# [Problem]
The records below must be written out exactly, with every picture left behind.

# [Data]
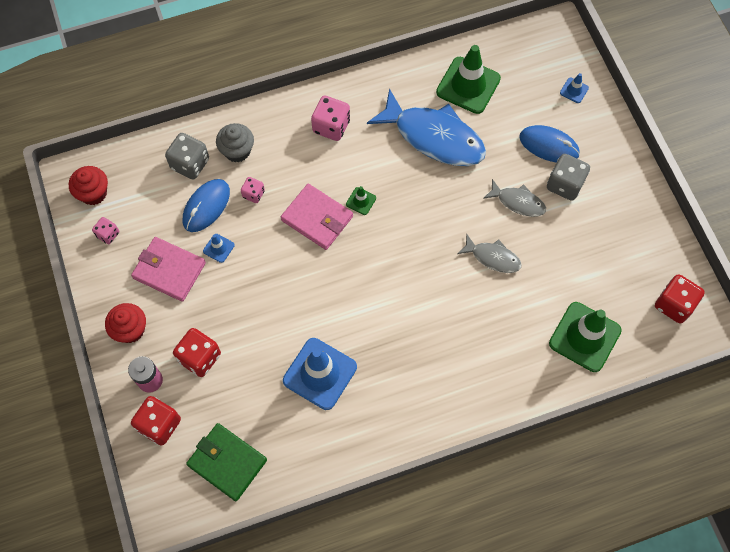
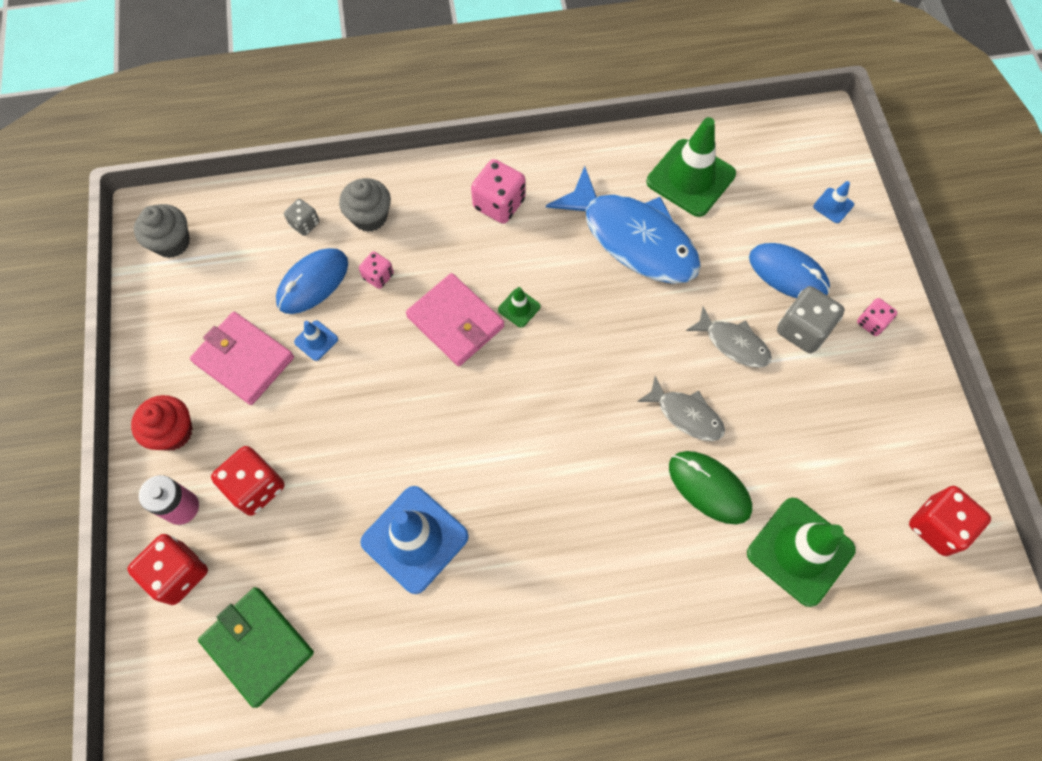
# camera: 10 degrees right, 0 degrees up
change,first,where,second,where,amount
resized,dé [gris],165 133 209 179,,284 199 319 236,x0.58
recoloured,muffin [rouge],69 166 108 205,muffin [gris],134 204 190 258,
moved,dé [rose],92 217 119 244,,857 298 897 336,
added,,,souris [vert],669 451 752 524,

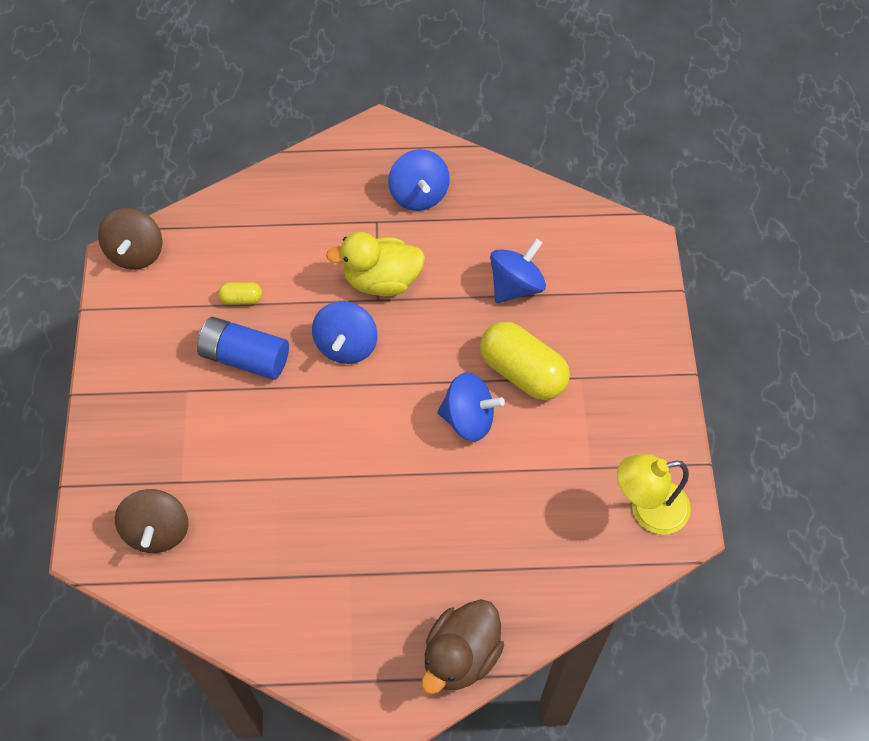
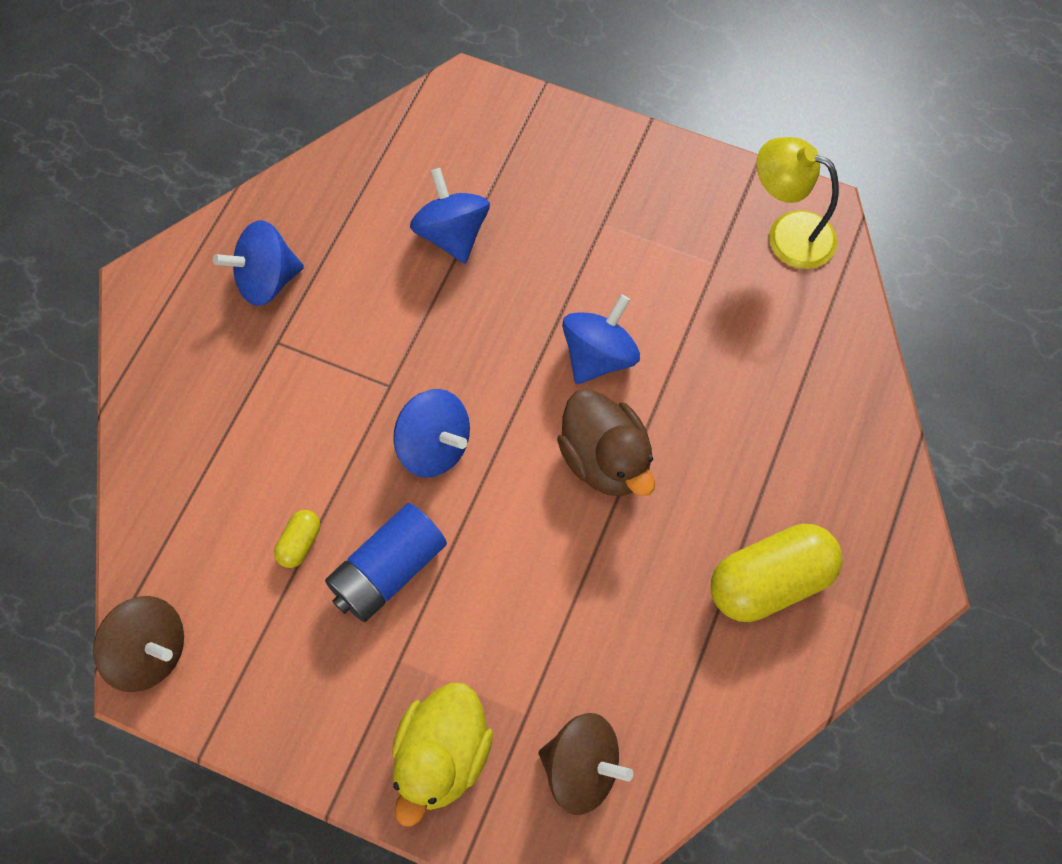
# camera: 65 degrees left, 5 degrees up
change,first,where,second,where,amount
turned,toupie [bleu],388 149 450 211,,213 220 304 306,150 degrees clockwise
moved,canard [jaune],326 232 425 296,,392 683 493 827,
moved,gélule [jaune],480 321 570 400,,711 524 842 622,
turned,lampe [jaune],617 454 691 535,,756 137 839 269,105 degrees clockwise
moved,canard [marron],421 599 504 694,,557 389 655 496,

# [Output below]
# camera: 10 degrees right, 0 degrees up
change,first,where,second,where,amount
resized,dé [gris],165 133 209 179,,284 199 319 236,x0.58
recoloured,muffin [rouge],69 166 108 205,muffin [gris],134 204 190 258,
moved,dé [rose],92 217 119 244,,857 298 897 336,
added,,,souris [vert],669 451 752 524,

# camera: 65 degrees left, 5 degrees up
change,first,where,second,where,amount
turned,toupie [bleu],388 149 450 211,,213 220 304 306,150 degrees clockwise
moved,canard [jaune],326 232 425 296,,392 683 493 827,
moved,gélule [jaune],480 321 570 400,,711 524 842 622,
turned,lampe [jaune],617 454 691 535,,756 137 839 269,105 degrees clockwise
moved,canard [marron],421 599 504 694,,557 389 655 496,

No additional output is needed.